(Stored entries)
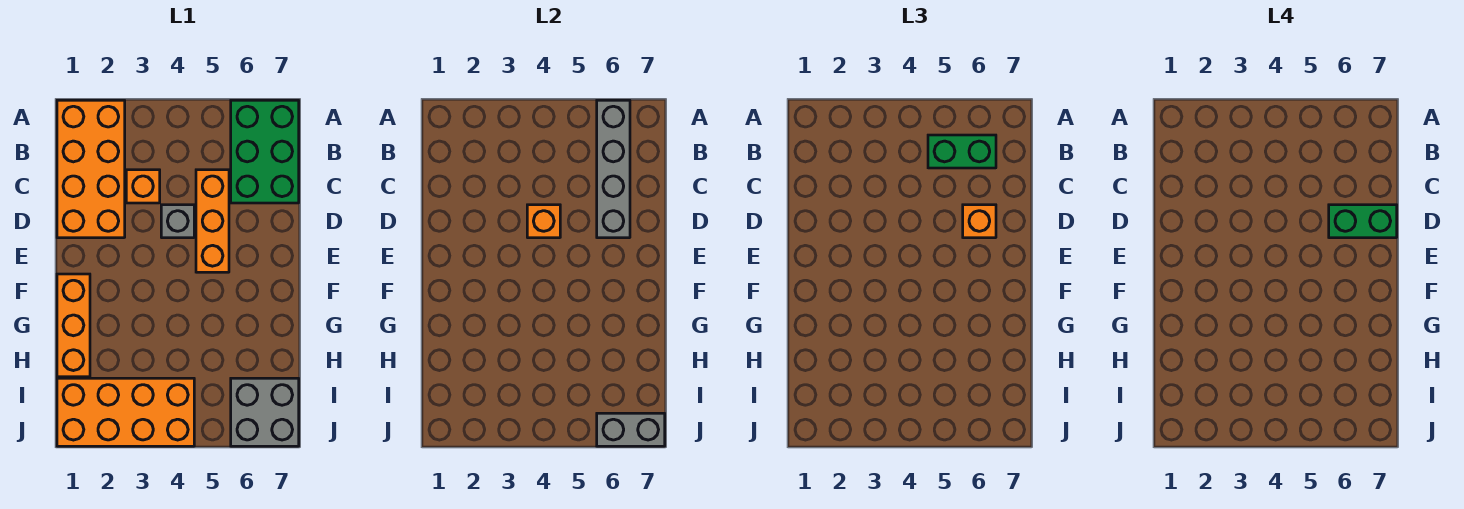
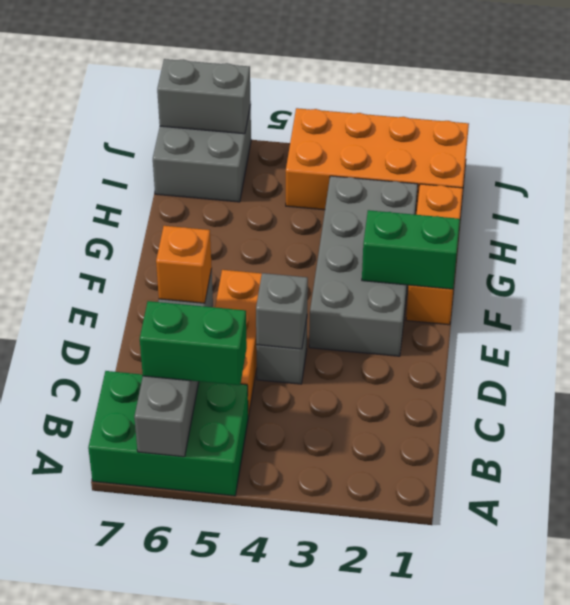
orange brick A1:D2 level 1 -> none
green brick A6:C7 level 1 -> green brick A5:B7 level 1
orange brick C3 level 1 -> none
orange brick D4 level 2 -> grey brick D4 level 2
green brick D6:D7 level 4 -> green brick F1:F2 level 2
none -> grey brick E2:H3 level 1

## INSTRUCTIONS TO FOLLOW
The answer must contain only the lines from the one with "orange brick D4" to the end of the entries above, each written out exactly.

## EXERCISE RESPONSE
orange brick D4 level 2 -> grey brick D4 level 2
green brick D6:D7 level 4 -> green brick F1:F2 level 2
none -> grey brick E2:H3 level 1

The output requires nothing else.